# [Work order]
Without including any pictures, reproduce the full listing exactly.

# [Exercise input]
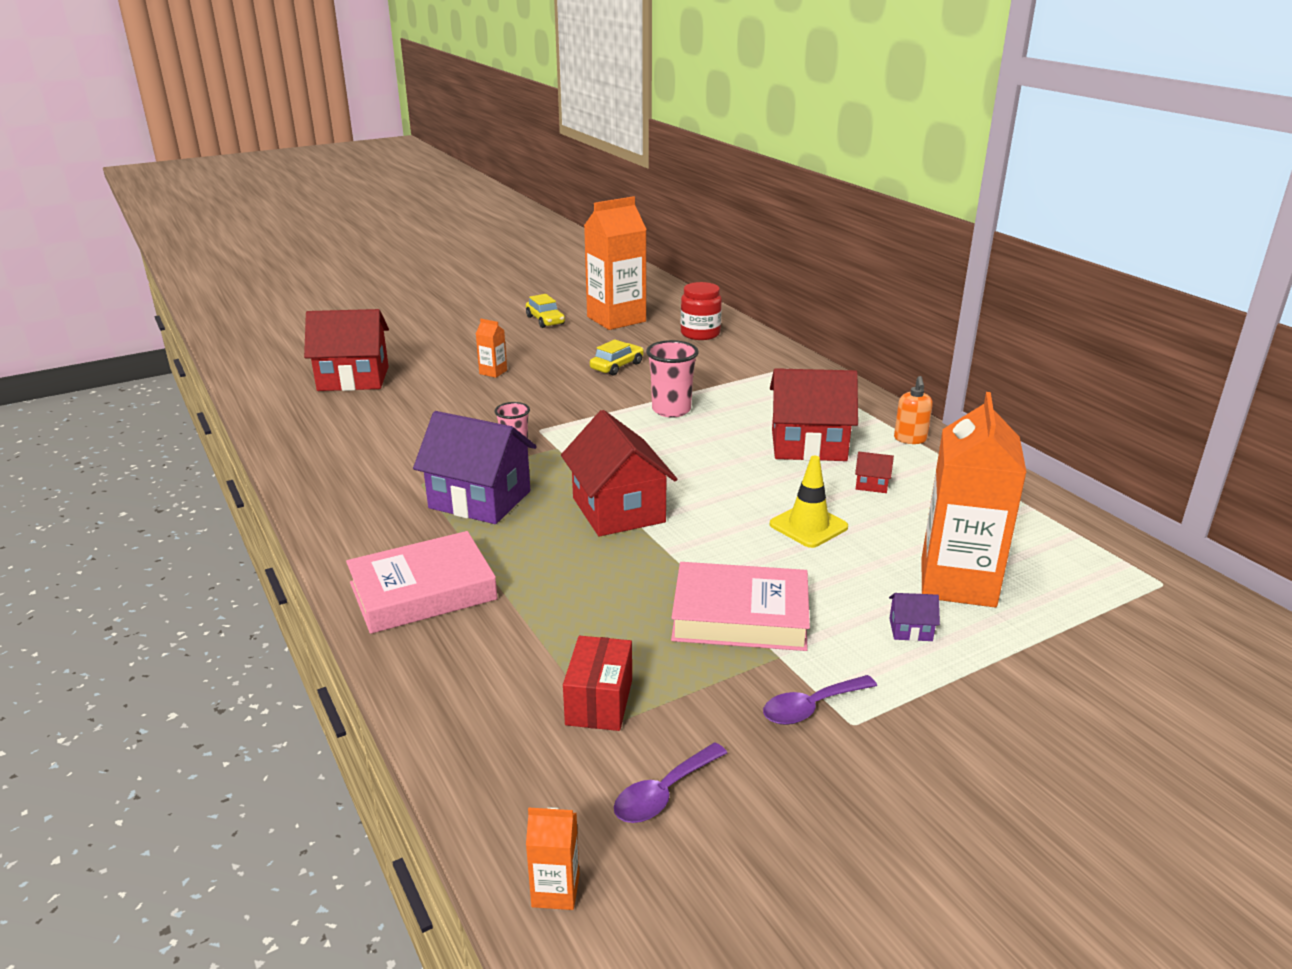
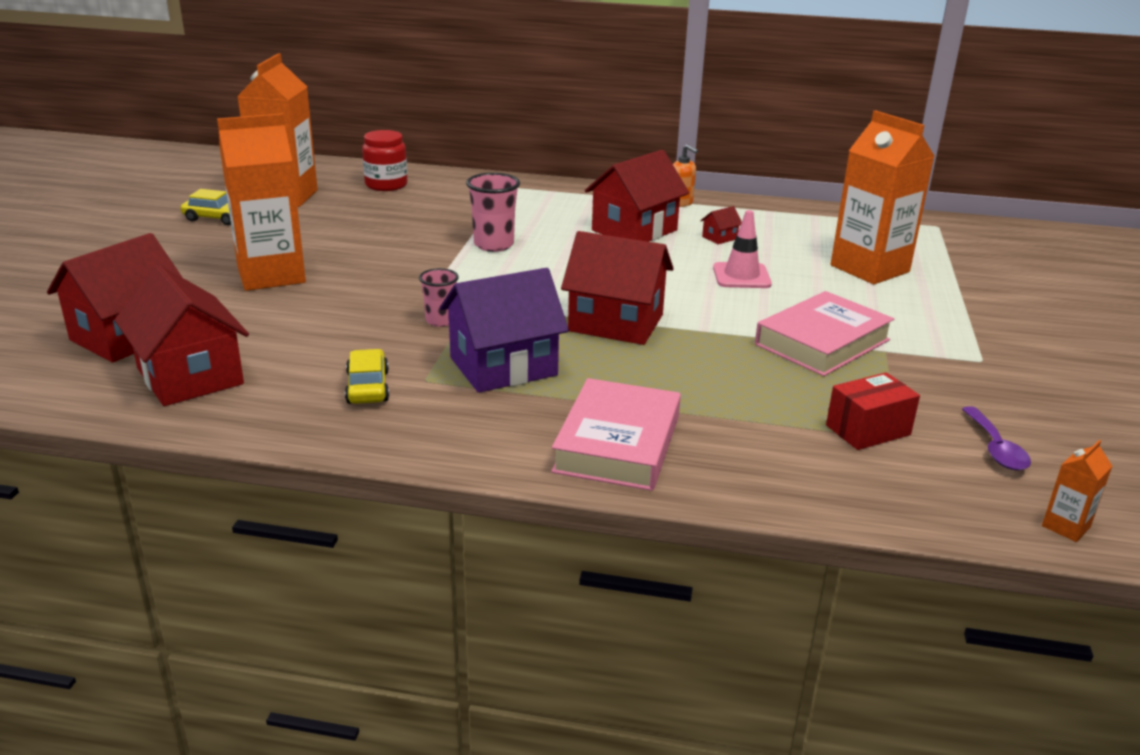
camera: 50 degrees left, 0 degrees up
(329, 417) = (190, 376): none -> red house
(493, 372) = (271, 275): orange carton -> orange carton, size x2.43
(599, 702) = (868, 430): red box -> red box turned 75 degrees counterclockwise
(617, 366) = (375, 231): yellow car -> yellow car (367, 387)
(808, 526) = (741, 276): yellow traffic cone -> pink traffic cone
(811, 707) = (952, 365): purple spoon -> none
(910, 630) = (903, 303): purple house -> none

# [Completed exercise]
camera: 50 degrees left, 0 degrees up
(329, 417) = (190, 376): none -> red house
(493, 372) = (271, 275): orange carton -> orange carton, size x2.43
(599, 702) = (868, 430): red box -> red box turned 75 degrees counterclockwise
(617, 366) = (375, 231): yellow car -> yellow car (367, 387)
(808, 526) = (741, 276): yellow traffic cone -> pink traffic cone
(811, 707) = (952, 365): purple spoon -> none
(910, 630) = (903, 303): purple house -> none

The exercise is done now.